What is needed: Give the number of lines in the listing that contain the word "purple", and nothing besides.
╭──
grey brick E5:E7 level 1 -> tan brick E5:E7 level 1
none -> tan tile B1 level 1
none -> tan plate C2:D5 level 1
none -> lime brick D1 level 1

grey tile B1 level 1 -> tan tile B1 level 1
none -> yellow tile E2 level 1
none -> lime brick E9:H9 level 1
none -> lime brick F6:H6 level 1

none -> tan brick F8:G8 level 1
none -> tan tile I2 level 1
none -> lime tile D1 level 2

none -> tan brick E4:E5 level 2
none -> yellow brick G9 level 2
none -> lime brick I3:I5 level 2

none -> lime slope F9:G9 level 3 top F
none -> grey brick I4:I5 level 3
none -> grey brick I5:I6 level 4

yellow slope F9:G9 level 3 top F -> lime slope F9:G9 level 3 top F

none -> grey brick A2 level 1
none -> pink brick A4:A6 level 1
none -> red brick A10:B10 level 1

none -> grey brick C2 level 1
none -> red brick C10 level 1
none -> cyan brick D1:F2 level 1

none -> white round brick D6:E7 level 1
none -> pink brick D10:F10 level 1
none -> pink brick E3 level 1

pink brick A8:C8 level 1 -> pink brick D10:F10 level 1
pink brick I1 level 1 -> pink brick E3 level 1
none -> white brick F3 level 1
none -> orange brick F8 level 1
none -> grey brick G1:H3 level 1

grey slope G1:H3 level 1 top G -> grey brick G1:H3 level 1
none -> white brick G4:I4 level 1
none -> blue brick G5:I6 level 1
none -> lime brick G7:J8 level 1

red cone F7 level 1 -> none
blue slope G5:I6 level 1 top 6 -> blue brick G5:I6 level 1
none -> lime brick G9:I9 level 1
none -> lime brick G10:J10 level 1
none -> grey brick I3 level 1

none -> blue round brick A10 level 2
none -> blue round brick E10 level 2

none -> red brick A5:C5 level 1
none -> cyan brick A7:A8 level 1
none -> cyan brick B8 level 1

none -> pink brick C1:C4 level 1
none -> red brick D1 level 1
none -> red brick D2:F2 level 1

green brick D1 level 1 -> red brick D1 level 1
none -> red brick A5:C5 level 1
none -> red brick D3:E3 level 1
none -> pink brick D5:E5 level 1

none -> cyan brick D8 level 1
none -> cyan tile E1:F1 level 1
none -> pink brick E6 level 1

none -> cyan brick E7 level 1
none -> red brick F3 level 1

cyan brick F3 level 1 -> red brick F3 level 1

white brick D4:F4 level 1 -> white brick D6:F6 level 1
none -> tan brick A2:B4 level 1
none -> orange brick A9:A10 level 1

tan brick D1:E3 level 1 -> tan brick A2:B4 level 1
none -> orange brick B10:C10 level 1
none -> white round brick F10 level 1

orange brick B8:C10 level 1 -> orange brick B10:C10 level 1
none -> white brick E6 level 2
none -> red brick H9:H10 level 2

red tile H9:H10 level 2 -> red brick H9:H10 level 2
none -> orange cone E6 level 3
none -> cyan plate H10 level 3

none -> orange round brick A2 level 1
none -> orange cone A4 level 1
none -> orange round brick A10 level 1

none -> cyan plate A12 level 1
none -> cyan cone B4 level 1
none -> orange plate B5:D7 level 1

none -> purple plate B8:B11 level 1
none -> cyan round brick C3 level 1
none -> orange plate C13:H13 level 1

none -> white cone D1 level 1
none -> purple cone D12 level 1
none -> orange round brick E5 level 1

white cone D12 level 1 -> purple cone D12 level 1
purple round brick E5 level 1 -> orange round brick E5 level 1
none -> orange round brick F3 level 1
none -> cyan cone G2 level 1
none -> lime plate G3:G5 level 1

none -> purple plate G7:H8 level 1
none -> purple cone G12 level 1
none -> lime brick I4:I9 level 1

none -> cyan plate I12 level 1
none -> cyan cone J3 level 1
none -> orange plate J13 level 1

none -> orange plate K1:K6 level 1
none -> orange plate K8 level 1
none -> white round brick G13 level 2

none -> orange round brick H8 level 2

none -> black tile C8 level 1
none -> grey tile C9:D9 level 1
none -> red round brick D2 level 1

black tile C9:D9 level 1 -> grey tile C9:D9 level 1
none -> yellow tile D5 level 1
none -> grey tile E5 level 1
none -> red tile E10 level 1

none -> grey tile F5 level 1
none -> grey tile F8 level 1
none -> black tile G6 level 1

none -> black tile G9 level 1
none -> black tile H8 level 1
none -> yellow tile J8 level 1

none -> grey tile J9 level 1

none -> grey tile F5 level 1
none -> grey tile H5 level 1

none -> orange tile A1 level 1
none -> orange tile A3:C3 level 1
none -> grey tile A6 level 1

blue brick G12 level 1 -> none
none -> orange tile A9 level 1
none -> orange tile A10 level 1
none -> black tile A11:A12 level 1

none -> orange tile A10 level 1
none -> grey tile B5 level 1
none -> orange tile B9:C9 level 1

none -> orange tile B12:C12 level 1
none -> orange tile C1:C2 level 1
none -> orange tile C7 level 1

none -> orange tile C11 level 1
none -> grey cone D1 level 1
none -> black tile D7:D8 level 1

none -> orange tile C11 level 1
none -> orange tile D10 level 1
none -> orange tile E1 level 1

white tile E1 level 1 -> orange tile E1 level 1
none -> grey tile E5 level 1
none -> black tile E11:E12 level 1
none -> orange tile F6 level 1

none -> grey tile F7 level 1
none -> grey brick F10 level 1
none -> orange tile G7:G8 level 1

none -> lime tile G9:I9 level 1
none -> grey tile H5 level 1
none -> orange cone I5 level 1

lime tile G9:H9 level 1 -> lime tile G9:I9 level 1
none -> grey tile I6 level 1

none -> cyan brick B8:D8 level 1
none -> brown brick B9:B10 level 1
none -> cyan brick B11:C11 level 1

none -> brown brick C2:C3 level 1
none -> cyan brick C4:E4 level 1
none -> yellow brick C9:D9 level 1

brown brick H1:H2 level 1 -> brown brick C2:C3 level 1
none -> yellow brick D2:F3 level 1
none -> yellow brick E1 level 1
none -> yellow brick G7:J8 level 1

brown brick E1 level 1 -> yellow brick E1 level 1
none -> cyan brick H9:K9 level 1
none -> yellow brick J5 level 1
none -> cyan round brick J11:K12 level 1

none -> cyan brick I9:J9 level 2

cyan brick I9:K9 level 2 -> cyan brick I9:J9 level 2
╰──
Output below: 6